Before and after comparisons
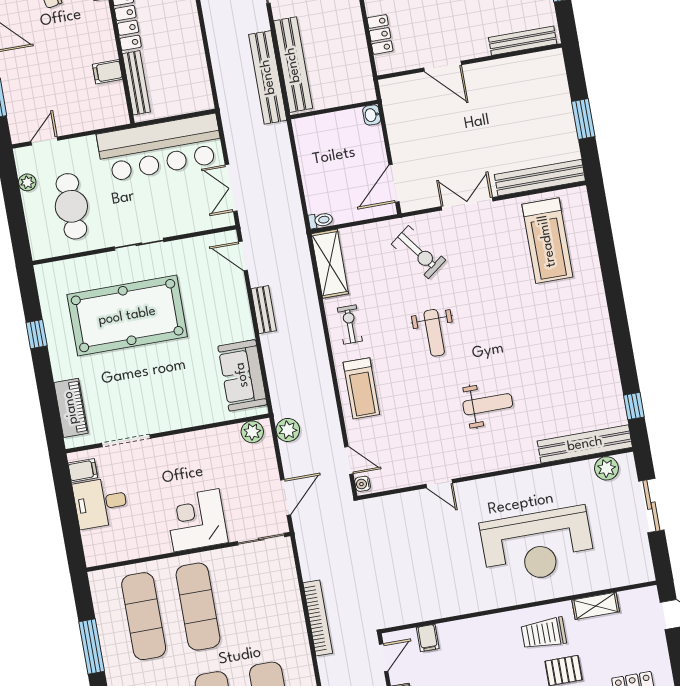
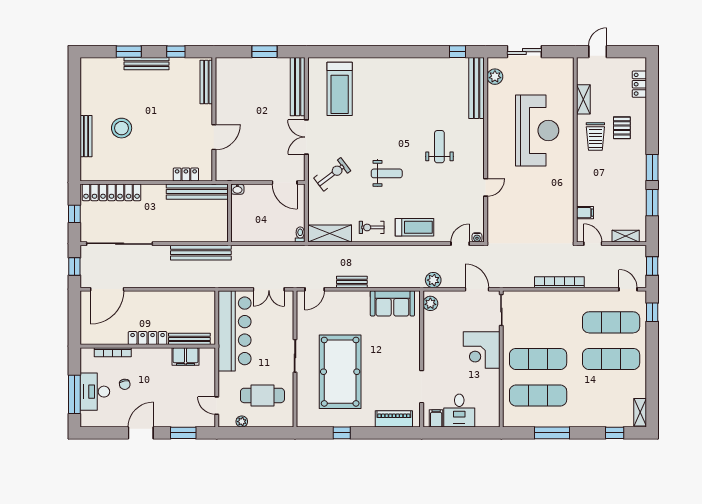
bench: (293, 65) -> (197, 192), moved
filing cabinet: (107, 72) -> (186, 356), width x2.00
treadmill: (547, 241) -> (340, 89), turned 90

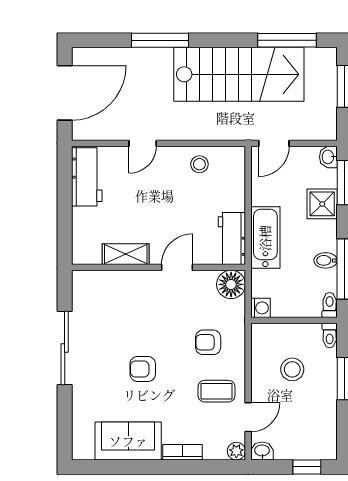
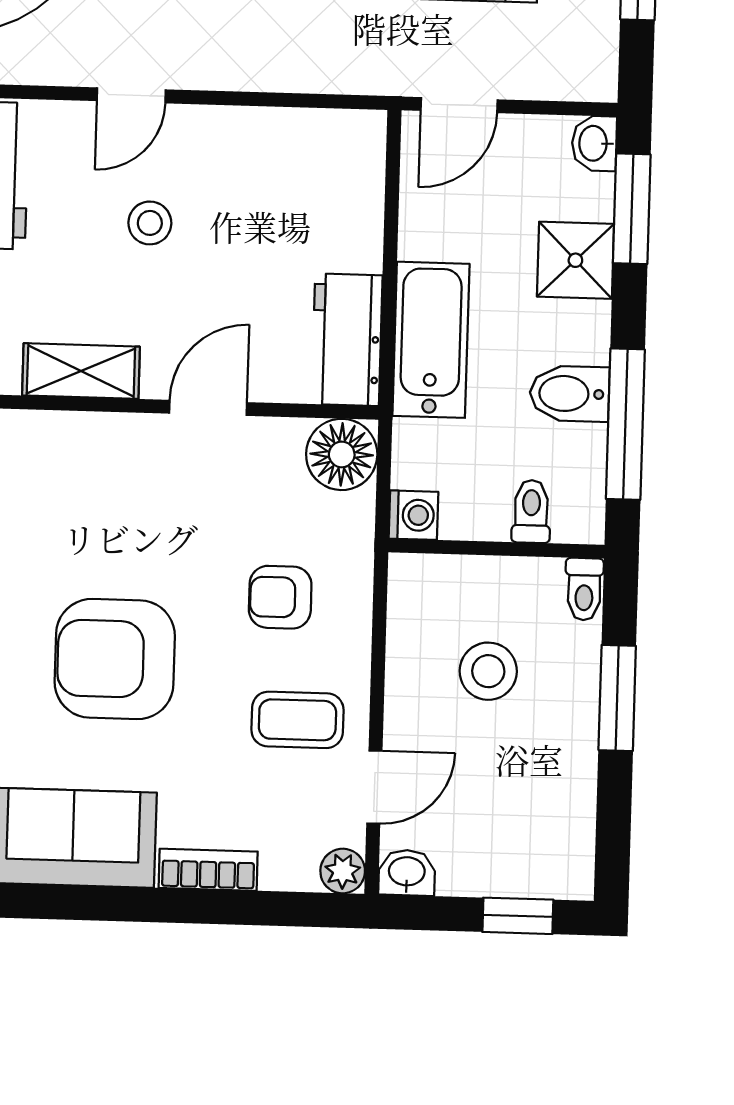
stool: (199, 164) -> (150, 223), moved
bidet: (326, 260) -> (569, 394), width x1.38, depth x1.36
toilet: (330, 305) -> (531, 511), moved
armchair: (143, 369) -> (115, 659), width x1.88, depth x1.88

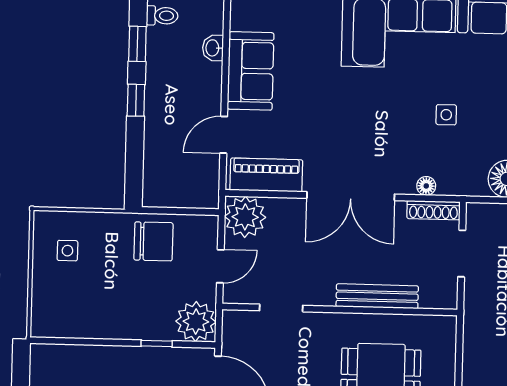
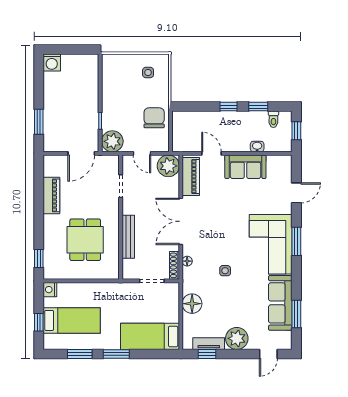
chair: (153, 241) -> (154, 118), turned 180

### AIM OF THE EXERCISE:
Exactly the lines from the one with "bidet: (326, 260)" through the end of the records are to be repeated, both ends included, and pictures are to be omitted.

### WRITTEN SOLUTION:
bidet: (326, 260) -> (569, 394), width x1.38, depth x1.36
toilet: (330, 305) -> (531, 511), moved
armchair: (143, 369) -> (115, 659), width x1.88, depth x1.88

chair: (153, 241) -> (154, 118), turned 180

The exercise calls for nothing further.